▶ [To do]
Filter the entries for lines with the word "purple".

▶ [Available data]
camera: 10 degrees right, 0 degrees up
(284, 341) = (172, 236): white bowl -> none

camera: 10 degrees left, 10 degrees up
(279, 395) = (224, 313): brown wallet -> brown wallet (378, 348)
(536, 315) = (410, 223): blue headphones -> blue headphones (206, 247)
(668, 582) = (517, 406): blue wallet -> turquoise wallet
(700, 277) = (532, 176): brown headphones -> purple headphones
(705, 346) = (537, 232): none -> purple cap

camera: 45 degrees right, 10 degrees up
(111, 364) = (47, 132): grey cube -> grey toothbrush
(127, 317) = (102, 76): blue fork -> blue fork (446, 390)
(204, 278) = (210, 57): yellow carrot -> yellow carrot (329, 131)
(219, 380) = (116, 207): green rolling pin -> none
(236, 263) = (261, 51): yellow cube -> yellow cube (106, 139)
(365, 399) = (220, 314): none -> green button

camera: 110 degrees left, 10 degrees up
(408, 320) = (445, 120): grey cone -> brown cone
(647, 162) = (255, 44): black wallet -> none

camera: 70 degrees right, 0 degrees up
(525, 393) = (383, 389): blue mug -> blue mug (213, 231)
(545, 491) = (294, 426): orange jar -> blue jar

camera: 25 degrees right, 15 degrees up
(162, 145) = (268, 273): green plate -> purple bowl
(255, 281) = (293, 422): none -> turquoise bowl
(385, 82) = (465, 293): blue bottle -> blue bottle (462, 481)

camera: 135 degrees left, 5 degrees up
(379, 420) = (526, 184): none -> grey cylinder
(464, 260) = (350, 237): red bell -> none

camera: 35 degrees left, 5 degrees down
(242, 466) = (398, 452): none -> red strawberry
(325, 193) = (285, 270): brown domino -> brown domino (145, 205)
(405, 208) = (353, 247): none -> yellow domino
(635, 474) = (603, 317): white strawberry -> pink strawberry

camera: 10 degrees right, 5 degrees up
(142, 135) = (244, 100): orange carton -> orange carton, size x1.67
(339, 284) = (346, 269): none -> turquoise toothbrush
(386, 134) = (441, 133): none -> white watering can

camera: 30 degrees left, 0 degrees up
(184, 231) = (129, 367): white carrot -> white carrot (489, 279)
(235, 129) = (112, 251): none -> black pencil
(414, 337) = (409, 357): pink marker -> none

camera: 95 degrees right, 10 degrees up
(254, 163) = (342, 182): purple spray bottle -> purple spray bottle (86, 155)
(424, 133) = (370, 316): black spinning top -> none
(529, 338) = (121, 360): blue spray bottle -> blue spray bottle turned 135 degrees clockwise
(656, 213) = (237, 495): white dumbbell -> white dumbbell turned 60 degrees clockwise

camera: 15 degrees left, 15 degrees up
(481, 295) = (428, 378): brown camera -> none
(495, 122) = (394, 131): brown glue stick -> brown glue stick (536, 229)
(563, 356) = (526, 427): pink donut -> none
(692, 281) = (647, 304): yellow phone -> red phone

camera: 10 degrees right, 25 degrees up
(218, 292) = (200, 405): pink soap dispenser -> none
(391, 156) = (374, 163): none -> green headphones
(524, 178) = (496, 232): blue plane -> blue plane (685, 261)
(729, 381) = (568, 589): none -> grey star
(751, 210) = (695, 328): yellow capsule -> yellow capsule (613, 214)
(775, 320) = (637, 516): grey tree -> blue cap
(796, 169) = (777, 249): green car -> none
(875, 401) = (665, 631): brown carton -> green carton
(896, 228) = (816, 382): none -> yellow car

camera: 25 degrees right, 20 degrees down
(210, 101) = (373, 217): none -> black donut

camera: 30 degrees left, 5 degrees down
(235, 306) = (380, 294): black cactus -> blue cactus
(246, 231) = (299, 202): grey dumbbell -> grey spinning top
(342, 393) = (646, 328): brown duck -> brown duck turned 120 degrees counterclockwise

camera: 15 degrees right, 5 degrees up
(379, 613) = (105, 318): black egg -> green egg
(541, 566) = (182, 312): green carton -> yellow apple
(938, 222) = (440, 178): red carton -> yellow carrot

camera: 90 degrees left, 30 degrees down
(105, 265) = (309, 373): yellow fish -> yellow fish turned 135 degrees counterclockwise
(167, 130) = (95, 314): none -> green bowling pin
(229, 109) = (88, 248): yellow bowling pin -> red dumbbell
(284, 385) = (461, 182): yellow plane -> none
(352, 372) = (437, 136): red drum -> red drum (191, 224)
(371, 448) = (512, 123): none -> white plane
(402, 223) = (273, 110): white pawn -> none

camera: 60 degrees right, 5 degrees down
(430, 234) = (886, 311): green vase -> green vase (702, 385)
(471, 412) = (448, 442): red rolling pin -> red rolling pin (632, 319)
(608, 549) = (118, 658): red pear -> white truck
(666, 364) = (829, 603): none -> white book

▶ [Output of the exercise]
(700, 277) = (532, 176): brown headphones -> purple headphones
(705, 346) = (537, 232): none -> purple cap
(162, 145) = (268, 273): green plate -> purple bowl
(254, 163) = (342, 182): purple spray bottle -> purple spray bottle (86, 155)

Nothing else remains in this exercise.